[Records excerpted from a collection]
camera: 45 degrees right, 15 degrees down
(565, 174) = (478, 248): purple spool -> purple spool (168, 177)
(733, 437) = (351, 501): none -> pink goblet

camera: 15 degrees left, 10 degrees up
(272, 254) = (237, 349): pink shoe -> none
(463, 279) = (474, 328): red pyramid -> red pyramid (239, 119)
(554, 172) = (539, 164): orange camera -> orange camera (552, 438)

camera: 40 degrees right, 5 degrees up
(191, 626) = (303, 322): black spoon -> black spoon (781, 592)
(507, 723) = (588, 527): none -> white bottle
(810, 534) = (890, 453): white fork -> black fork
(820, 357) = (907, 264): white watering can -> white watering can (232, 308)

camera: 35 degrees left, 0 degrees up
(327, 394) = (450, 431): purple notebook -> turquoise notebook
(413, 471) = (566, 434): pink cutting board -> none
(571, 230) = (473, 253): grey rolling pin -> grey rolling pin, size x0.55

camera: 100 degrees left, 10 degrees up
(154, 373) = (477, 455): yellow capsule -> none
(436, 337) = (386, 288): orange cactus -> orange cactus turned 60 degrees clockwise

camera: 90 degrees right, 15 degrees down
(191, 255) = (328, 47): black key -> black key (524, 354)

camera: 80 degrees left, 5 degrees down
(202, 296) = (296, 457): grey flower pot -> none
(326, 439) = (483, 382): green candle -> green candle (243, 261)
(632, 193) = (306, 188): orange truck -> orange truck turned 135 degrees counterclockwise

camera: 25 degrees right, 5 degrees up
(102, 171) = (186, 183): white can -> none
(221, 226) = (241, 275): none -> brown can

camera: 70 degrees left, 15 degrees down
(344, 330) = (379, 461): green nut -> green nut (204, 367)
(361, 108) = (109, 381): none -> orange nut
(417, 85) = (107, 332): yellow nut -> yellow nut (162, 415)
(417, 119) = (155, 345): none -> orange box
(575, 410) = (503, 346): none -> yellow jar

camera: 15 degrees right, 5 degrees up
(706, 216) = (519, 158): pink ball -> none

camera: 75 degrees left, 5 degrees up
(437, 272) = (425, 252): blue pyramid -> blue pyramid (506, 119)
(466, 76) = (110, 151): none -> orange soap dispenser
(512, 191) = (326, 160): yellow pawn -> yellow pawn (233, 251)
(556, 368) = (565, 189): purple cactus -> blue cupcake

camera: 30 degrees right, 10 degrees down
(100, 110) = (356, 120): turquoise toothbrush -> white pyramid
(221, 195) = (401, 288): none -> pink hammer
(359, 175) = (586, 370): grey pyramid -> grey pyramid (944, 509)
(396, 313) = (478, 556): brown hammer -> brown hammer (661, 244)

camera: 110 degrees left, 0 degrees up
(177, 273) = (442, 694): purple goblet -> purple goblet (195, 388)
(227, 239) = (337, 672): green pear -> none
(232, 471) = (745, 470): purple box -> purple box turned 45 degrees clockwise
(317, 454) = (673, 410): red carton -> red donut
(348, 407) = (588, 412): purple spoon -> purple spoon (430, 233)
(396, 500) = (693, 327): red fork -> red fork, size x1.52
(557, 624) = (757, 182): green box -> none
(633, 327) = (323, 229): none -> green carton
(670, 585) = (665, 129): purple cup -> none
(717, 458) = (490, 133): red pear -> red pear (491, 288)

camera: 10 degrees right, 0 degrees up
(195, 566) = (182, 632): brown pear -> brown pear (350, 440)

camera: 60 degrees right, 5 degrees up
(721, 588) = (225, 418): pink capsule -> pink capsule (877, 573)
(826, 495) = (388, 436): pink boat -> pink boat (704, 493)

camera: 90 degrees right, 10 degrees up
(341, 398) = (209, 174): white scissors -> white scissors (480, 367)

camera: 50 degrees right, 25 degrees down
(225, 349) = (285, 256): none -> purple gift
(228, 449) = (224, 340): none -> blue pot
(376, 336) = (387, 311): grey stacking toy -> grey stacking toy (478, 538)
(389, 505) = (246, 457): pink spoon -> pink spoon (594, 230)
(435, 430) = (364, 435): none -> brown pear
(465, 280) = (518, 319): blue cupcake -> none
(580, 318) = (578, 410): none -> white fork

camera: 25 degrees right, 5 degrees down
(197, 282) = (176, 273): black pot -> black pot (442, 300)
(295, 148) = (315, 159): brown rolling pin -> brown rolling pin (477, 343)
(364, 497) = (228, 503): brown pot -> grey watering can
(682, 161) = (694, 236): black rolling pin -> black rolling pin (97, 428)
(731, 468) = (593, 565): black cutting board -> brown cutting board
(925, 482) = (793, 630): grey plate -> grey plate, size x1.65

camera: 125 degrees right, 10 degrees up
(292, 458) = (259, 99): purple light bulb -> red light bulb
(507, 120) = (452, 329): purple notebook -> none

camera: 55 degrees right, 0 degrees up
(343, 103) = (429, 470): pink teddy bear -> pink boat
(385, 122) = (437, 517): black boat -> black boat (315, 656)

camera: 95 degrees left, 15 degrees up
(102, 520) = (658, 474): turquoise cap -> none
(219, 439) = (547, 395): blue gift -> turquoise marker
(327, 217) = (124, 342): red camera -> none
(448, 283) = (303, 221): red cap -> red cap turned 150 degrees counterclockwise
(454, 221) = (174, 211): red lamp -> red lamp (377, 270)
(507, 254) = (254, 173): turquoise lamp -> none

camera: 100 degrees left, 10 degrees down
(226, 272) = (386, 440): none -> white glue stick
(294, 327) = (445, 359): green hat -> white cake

Your goal:
Using the entries above, return each line in which the word "black" occurs.

Solution for this problem:
(191, 626) = (303, 322): black spoon -> black spoon (781, 592)
(810, 534) = (890, 453): white fork -> black fork
(191, 255) = (328, 47): black key -> black key (524, 354)
(197, 282) = (176, 273): black pot -> black pot (442, 300)
(682, 161) = (694, 236): black rolling pin -> black rolling pin (97, 428)
(731, 468) = (593, 565): black cutting board -> brown cutting board
(385, 122) = (437, 517): black boat -> black boat (315, 656)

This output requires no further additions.